### WHAT YOU HAVE TO DO:
The line containing "(56, 129) = (71, 266): purple" and every line after it, through the last one below: output exactly these and nothing else.
**** COLLECTED MATERIAL
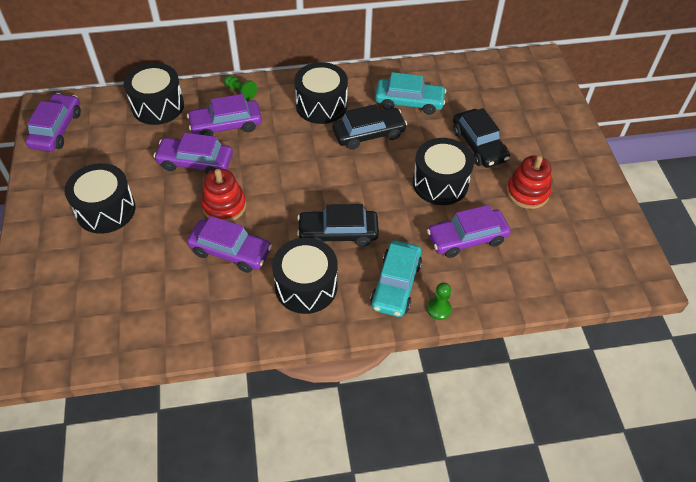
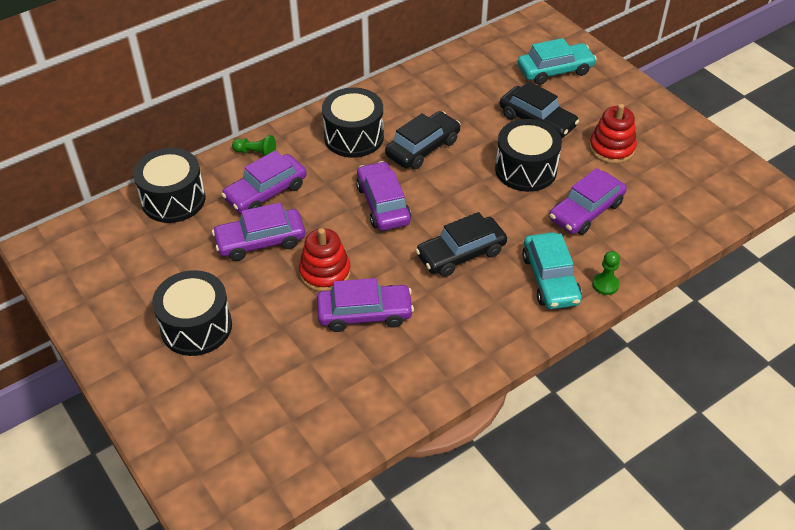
camera: 25 degrees left, 5 degrees down
(56, 129) = (71, 266): purple car -> purple car (383, 204)
(306, 286) = (466, 316): black drum -> none
(409, 102) = (441, 103): turquoise car -> turquoise car (555, 70)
********
### SOLUTION TO THIS EXERCISE:
(56, 129) = (71, 266): purple car -> purple car (383, 204)
(306, 286) = (466, 316): black drum -> none
(409, 102) = (441, 103): turquoise car -> turquoise car (555, 70)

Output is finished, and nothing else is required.